**PROBLEM DETAILS**:
Beginning with the line that contains "camera: 125 degrees right, 5 degrees down" in the material below, print each line exactly until the line that contains "(371, 527) = (121, 98): turquoise" has been printed, then stop.

**SOURCE MATERIAL**:
· · ·

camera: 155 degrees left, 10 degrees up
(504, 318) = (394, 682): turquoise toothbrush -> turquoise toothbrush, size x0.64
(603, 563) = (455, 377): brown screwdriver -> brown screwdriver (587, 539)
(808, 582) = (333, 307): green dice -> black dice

· · ·

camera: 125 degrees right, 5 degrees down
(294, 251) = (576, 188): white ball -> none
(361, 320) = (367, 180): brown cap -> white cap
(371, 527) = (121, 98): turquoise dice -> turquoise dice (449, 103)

· · ·

**FINISHED EXERCISE**:
camera: 125 degrees right, 5 degrees down
(294, 251) = (576, 188): white ball -> none
(361, 320) = (367, 180): brown cap -> white cap
(371, 527) = (121, 98): turquoise dice -> turquoise dice (449, 103)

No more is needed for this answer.